» Task: Find the line in the entries below that contains "black brick G6". Repeat it exactly, and every line after it through the line that contains "purple brick S2".
Records supplied: Begin
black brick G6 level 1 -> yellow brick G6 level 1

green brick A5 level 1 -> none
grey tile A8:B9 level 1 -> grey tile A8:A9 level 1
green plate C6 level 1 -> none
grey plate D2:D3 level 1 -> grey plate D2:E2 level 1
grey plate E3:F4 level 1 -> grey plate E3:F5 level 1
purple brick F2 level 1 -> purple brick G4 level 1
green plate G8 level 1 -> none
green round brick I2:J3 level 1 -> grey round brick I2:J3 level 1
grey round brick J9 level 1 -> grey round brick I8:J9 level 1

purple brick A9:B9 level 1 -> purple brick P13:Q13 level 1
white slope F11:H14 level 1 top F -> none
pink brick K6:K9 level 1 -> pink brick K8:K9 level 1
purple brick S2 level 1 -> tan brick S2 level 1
Records supplied: End
Records supplied: Begin
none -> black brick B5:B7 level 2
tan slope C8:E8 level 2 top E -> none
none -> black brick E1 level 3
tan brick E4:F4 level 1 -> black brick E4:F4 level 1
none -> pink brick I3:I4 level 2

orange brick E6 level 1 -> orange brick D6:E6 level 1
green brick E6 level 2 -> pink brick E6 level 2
Records supplied: End
» Your response:
black brick G6 level 1 -> yellow brick G6 level 1

green brick A5 level 1 -> none
grey tile A8:B9 level 1 -> grey tile A8:A9 level 1
green plate C6 level 1 -> none
grey plate D2:D3 level 1 -> grey plate D2:E2 level 1
grey plate E3:F4 level 1 -> grey plate E3:F5 level 1
purple brick F2 level 1 -> purple brick G4 level 1
green plate G8 level 1 -> none
green round brick I2:J3 level 1 -> grey round brick I2:J3 level 1
grey round brick J9 level 1 -> grey round brick I8:J9 level 1

purple brick A9:B9 level 1 -> purple brick P13:Q13 level 1
white slope F11:H14 level 1 top F -> none
pink brick K6:K9 level 1 -> pink brick K8:K9 level 1
purple brick S2 level 1 -> tan brick S2 level 1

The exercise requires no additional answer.